- _Material for the task_

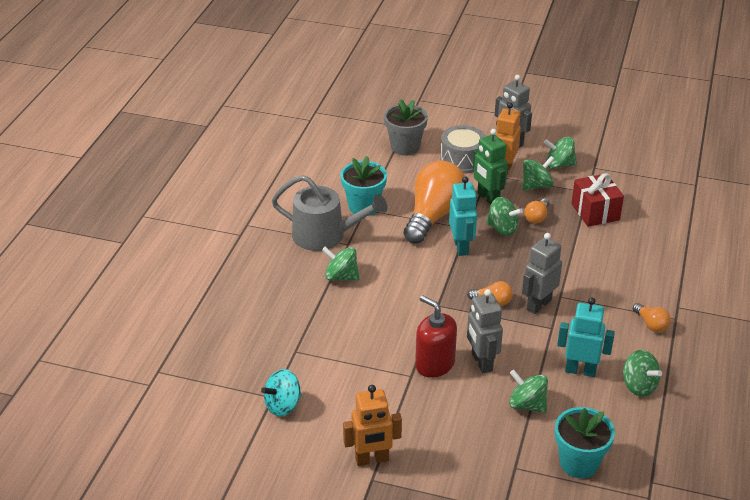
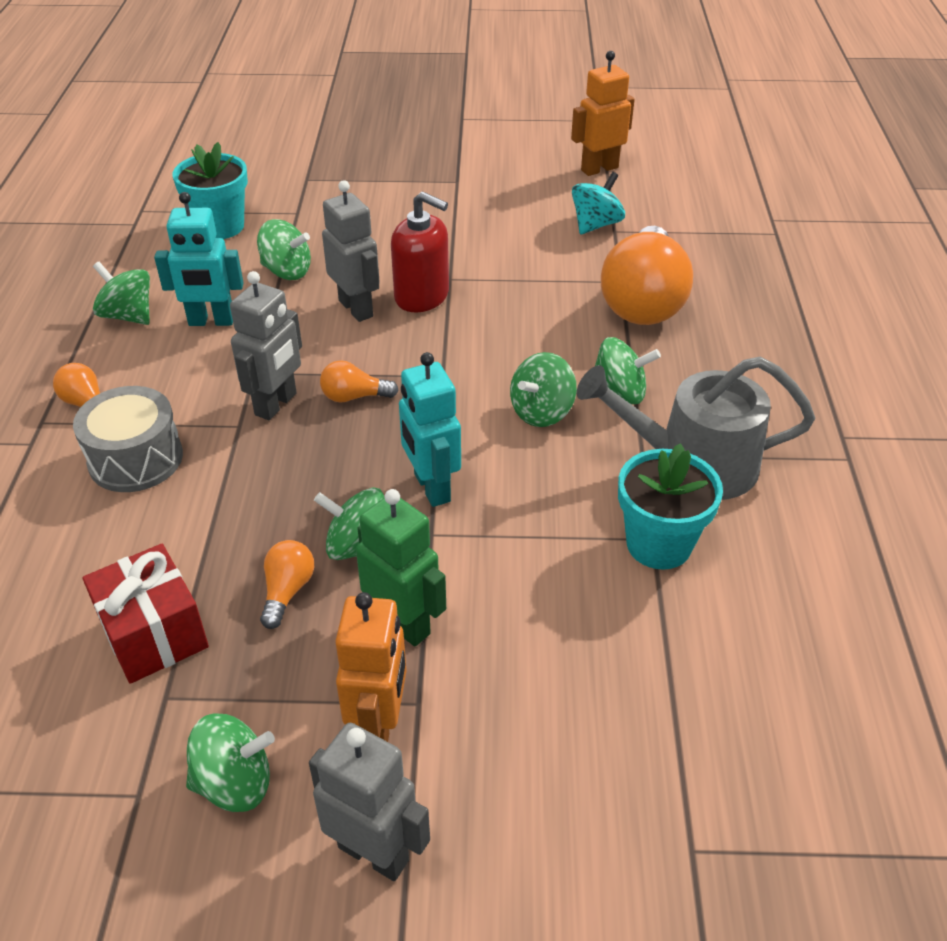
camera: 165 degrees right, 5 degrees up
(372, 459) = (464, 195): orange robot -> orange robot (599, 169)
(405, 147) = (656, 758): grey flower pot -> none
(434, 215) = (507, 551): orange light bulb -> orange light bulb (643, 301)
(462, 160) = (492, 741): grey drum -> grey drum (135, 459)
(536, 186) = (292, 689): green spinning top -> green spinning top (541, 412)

...

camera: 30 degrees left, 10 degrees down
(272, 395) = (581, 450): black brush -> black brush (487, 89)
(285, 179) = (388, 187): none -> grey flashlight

- _Aim of the task_
Everything above from the line containing "camera: 30 degrees left, 10 degrees down" through the line containing "(285, 179) = (388, 187): none" must be copied exactly. Nothing outside that range belongs in the answer.

- _Task result_
camera: 30 degrees left, 10 degrees down
(272, 395) = (581, 450): black brush -> black brush (487, 89)
(285, 179) = (388, 187): none -> grey flashlight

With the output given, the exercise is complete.